What you should do →
Would you return the lines that run from the start of the data below to the line with "pink calculator: [80,474,128,528]", both included, exactly as written and without pictures?
Top of Records to use
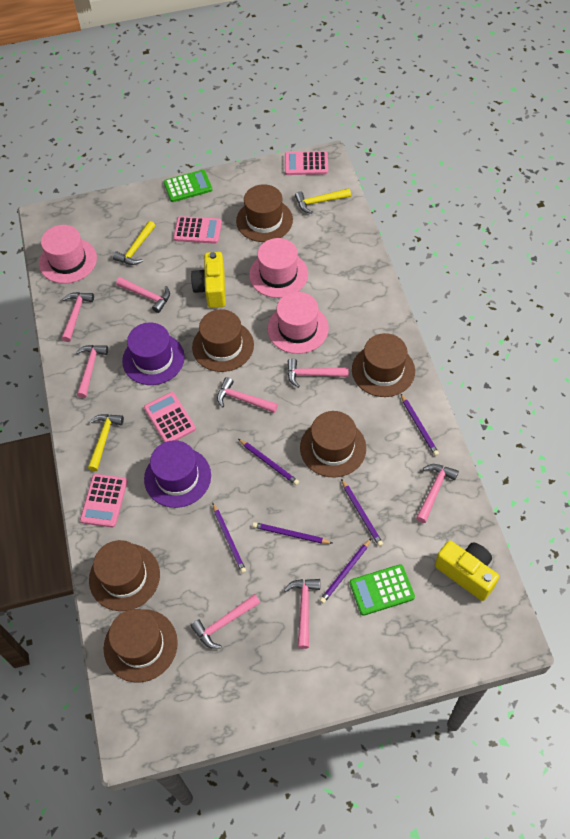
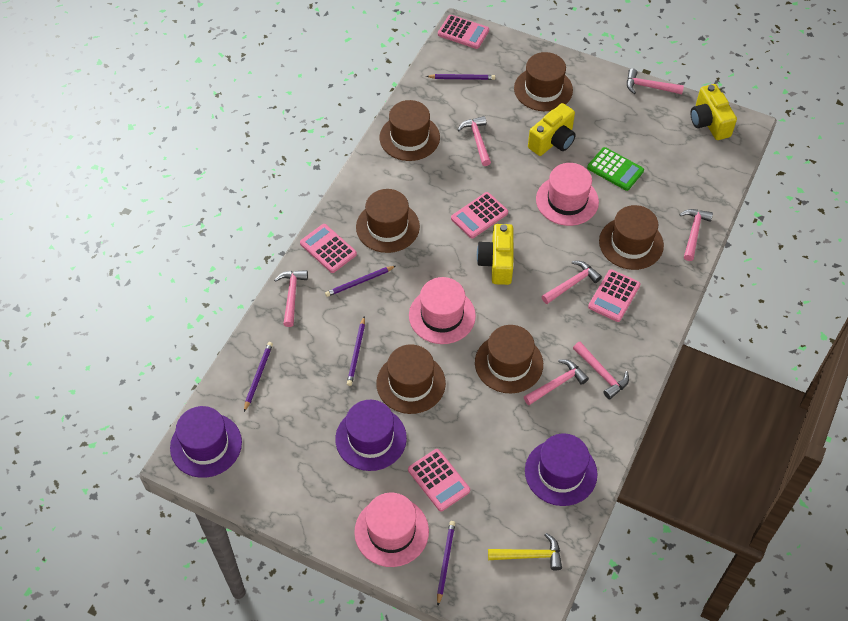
green calculator: [163,170,212,202] [350,564,415,616] = 2 -> [587,147,644,191] = 1
pink calculator: [80,474,128,528] [144,392,196,442] [173,216,222,244] [285,151,328,175] = 4 -> [300,224,357,273] [408,449,470,511] [438,15,489,49] [451,192,508,238] [588,269,640,322] = 5
pink hammer: [61,292,94,342] [75,345,108,398] [116,277,170,313] [190,594,260,649] [217,377,278,413] [284,579,320,649] [288,358,348,388] [416,464,459,523] = 8 -> [274,270,308,327] [458,116,491,166] [524,359,589,405] [541,261,602,304] [573,342,629,399] [627,68,684,94] [679,209,713,261] = 7
purple hat: [122,322,185,385] [144,440,211,508] = 2 -> [170,406,242,478] [335,400,407,471] [525,433,597,506] = 3
purple pencil: [212,502,246,573] [238,439,299,485] [252,522,332,544] [320,538,372,604] [341,479,383,547] [400,393,439,456] = 6 -> [244,342,273,412] [325,266,396,297] [347,316,365,386] [426,74,495,80] [437,521,455,606] = 5
yellow camera: [191,252,226,308] [435,541,499,601] = 2 -> [477,224,513,285] [528,103,576,156] [691,84,737,140] = 3
yellow hammer: [88,414,124,471] [113,221,155,265] [295,188,351,214] = 3 -> [488,533,562,571] = 1

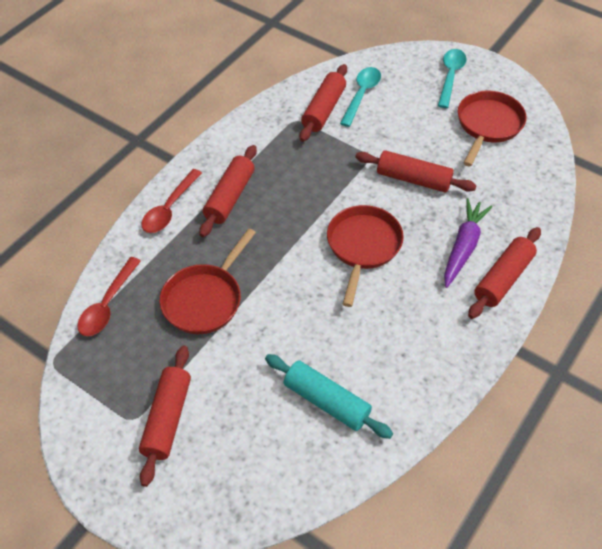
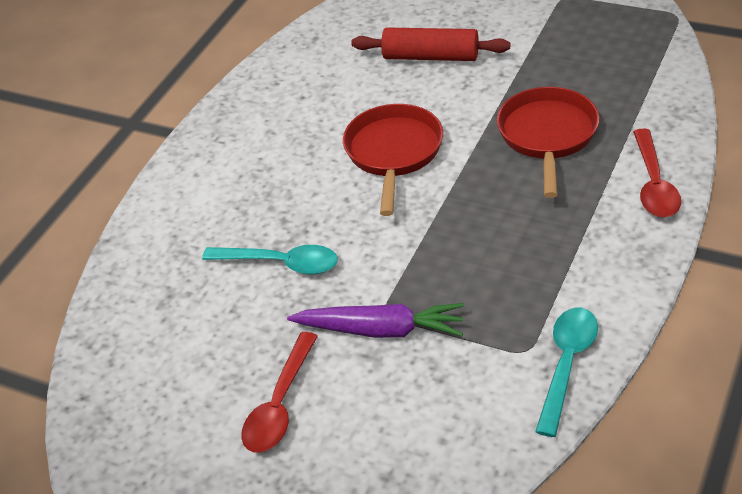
red pan: [159,228,256,334] [327,205,404,307] [458,91,526,166] = 3 -> [343,104,443,216] [497,87,599,198] = 2
red rolling pin: [139,346,191,487] [199,145,257,237] [300,64,347,142] [355,150,477,192] [468,227,541,319] = 5 -> [351,27,510,61] = 1
turquoise rolling pin: [265,354,393,439] = 1 -> none = 0

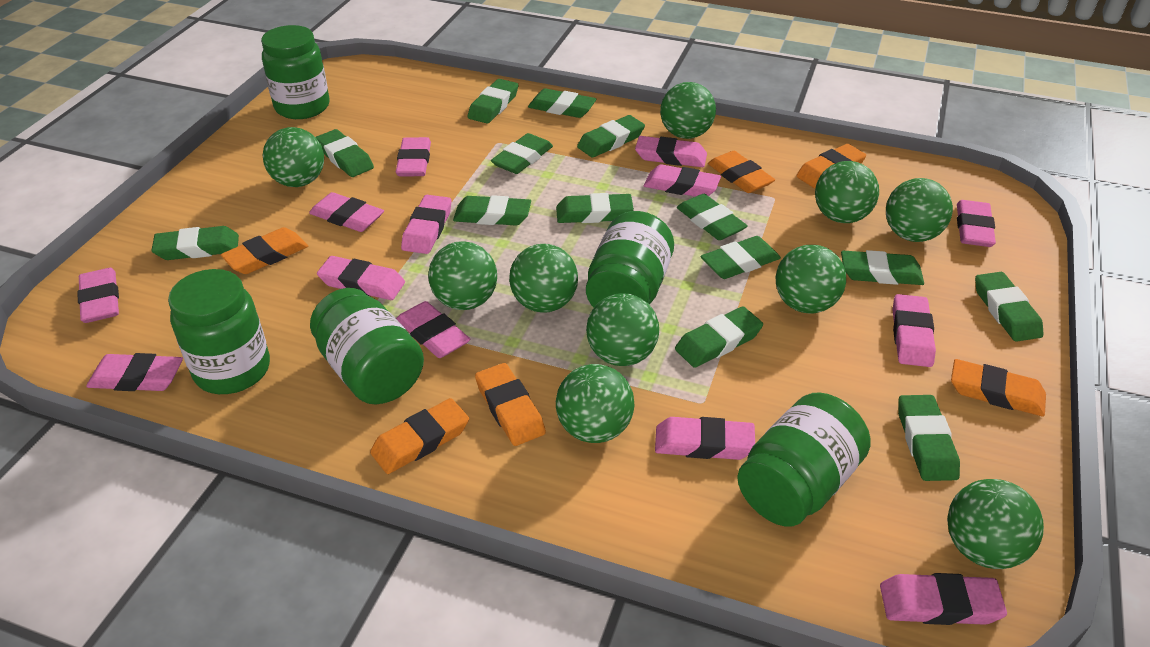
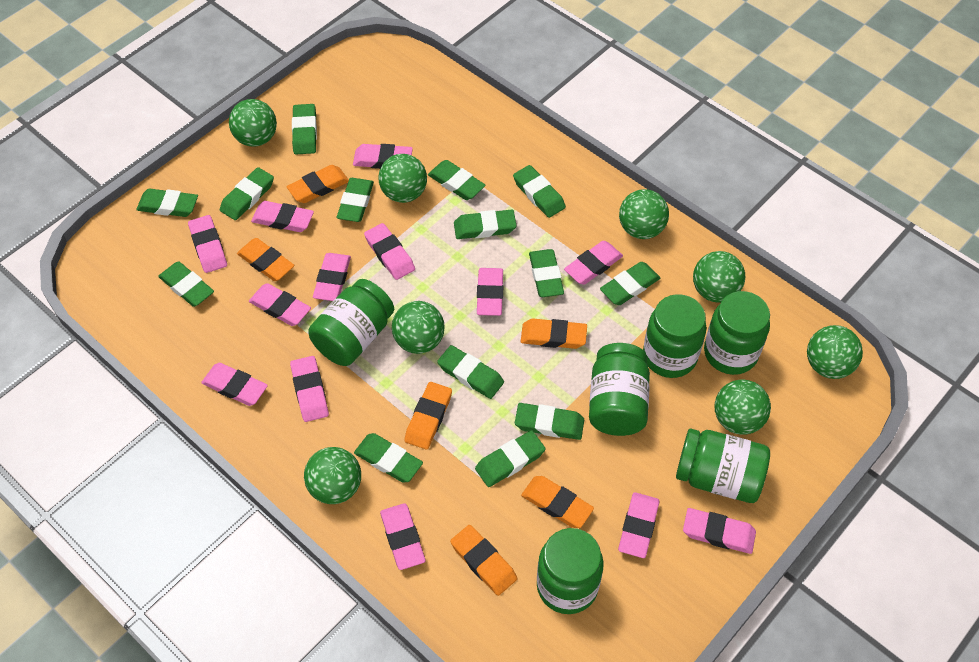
green ball: [263,127,324,187] [428,241,497,310] [509,244,578,313] [556,364,635,443] [586,293,659,366] [660,82,716,139] [776,245,846,314] [815,161,879,223] [886,178,953,242] [947,479,1044,569] = 10 -> [229,99,277,147] [304,447,361,504] [378,154,427,203] [392,301,445,354] [619,189,669,239] [693,251,745,302] [715,379,771,435] [807,325,863,379] = 8
green jar: [168,269,270,394] [261,25,330,119] [310,288,424,404] [586,211,674,308] [737,392,871,527] = 5 -> [308,279,394,366] [537,528,604,614] [589,343,650,436] [643,294,707,378] [676,429,770,503] [704,291,770,375] = 6

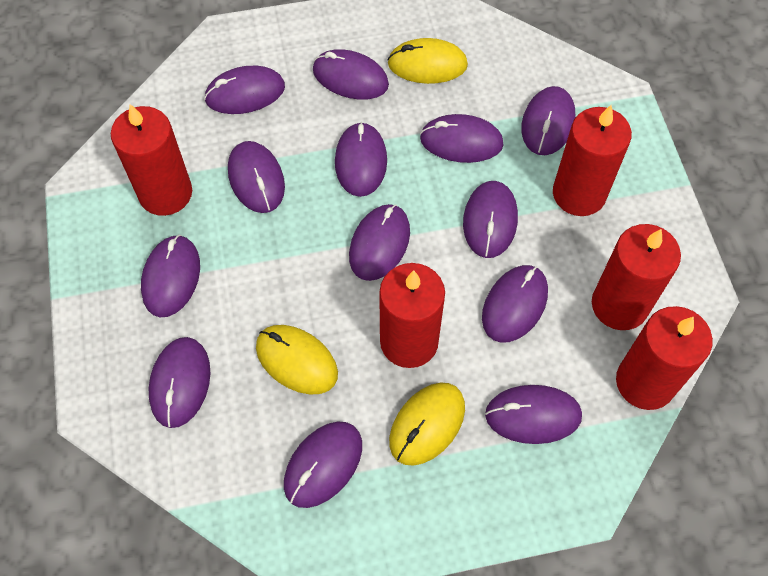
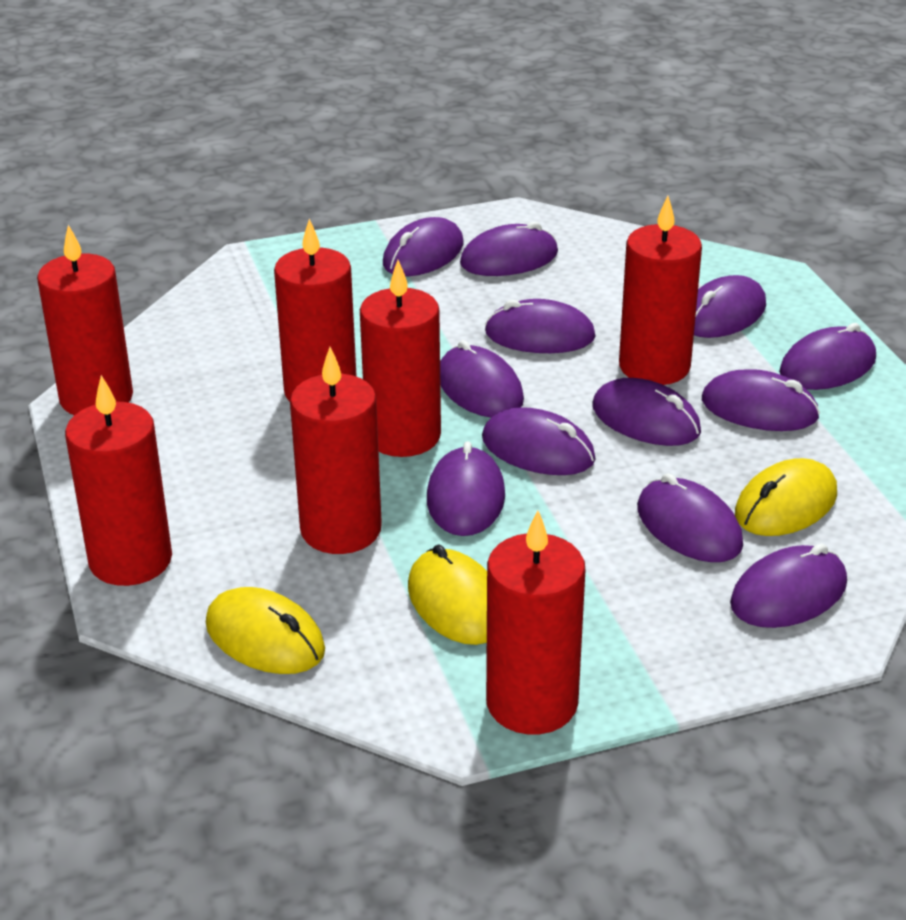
purple mouse: [141,235,200,317] [148,337,210,428] [204,66,285,114] [228,141,285,213] [284,421,362,508] [313,49,389,100] [335,122,387,197] [349,204,410,281] [420,114,504,163] [463,181,518,258] [482,265,548,343] [485,385,582,444] [522,86,575,155] = 13 -> [383,217,464,276] [427,441,505,536] [440,340,524,418] [460,222,558,276] [482,407,596,475] [485,299,596,353] [593,378,701,446] [637,473,743,562] [694,275,766,338] [702,369,820,431] [730,544,847,628] [779,323,876,390] = 12
red candle: [111,104,192,216] [379,263,445,368] [553,105,632,216] [592,224,681,330] [616,306,713,410] = 5 -> [37,225,133,415] [65,375,172,586] [274,219,357,402] [290,347,382,554] [360,260,441,457] [486,510,586,734] [619,196,702,385] = 7

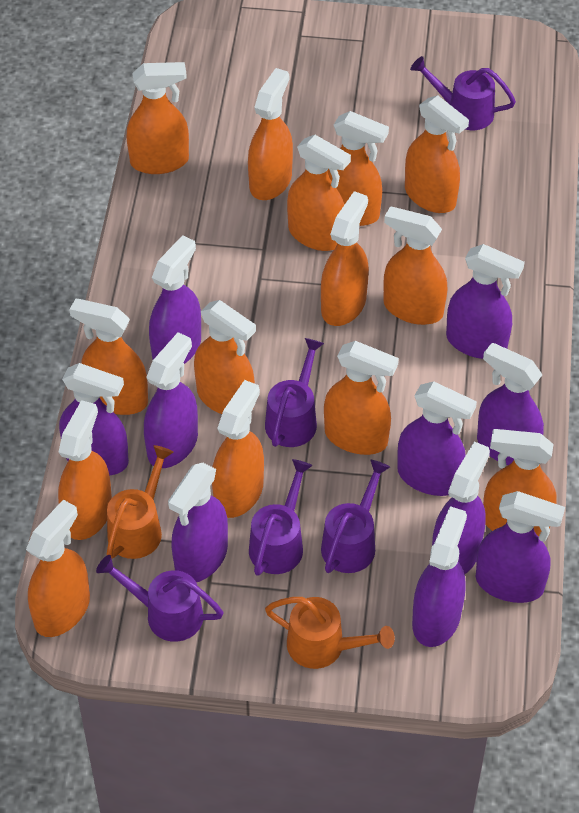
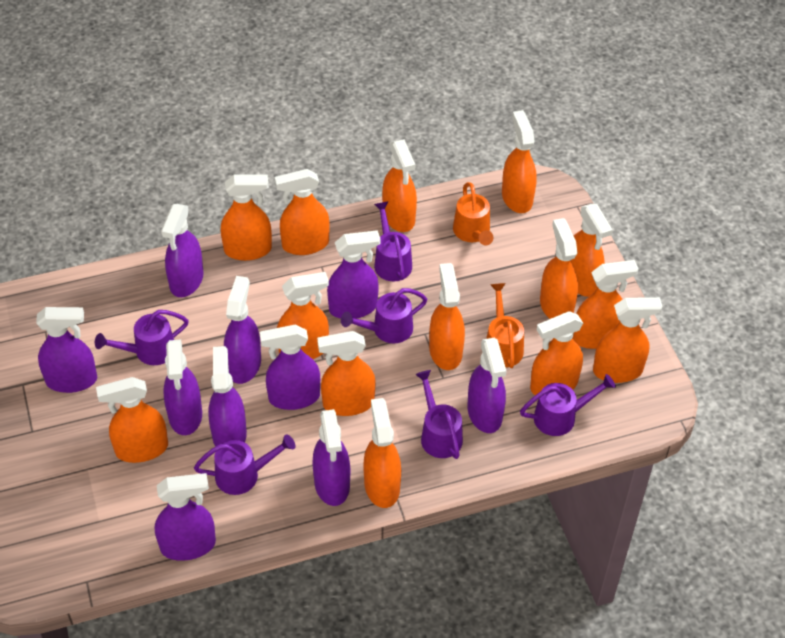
purple watering can: [96,555,224,642] [249,459,313,576] [265,338,324,447] [321,460,390,573] [410,56,516,130] = 5 -> [95,310,189,365] [194,434,295,495] [341,288,427,344] [374,201,412,281] [415,370,463,459] [520,374,616,436] = 6

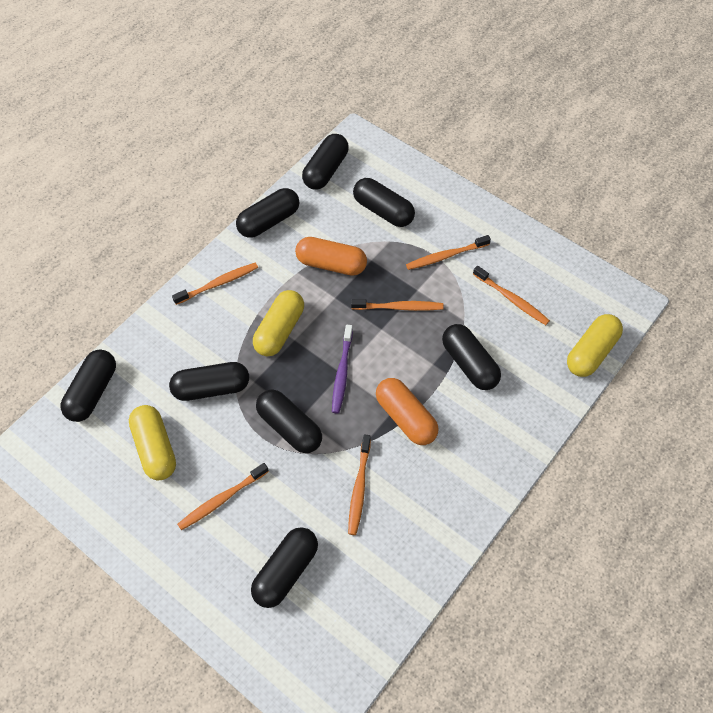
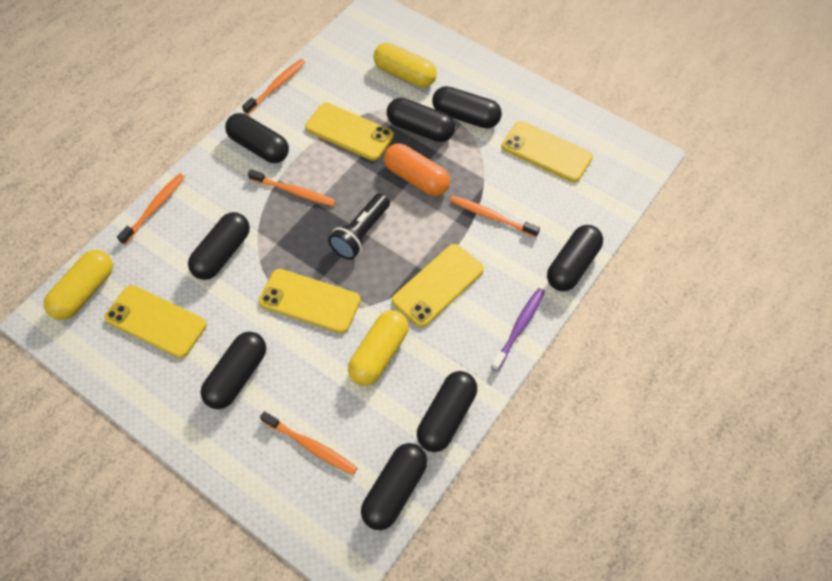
black flashlight: none = 0 -> [328,193,390,260] = 1
orange capsule: [295,237,367,276] [376,378,439,445] = 2 -> [384,144,450,196] = 1
orange toothbrush: [172,262,258,305] [177,463,269,530] [348,434,371,535] [351,299,443,311] [406,235,491,270] [473,266,550,325] = 6 -> [117,173,185,245] [242,59,305,114] [248,169,336,206] [260,411,357,475] [450,196,540,237] = 5
yellow phone: none = 0 -> [104,285,207,358] [259,269,361,333] [305,103,394,161] [392,244,484,327] [502,121,593,182] = 5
Bottom of Records to use
Solution below →
green calculator: [163,170,212,202] [350,564,415,616] = 2 -> [587,147,644,191] = 1
pink calculator: [80,474,128,528] [144,392,196,442] [173,216,222,244] [285,151,328,175] = 4 -> [300,224,357,273] [408,449,470,511] [438,15,489,49] [451,192,508,238] [588,269,640,322] = 5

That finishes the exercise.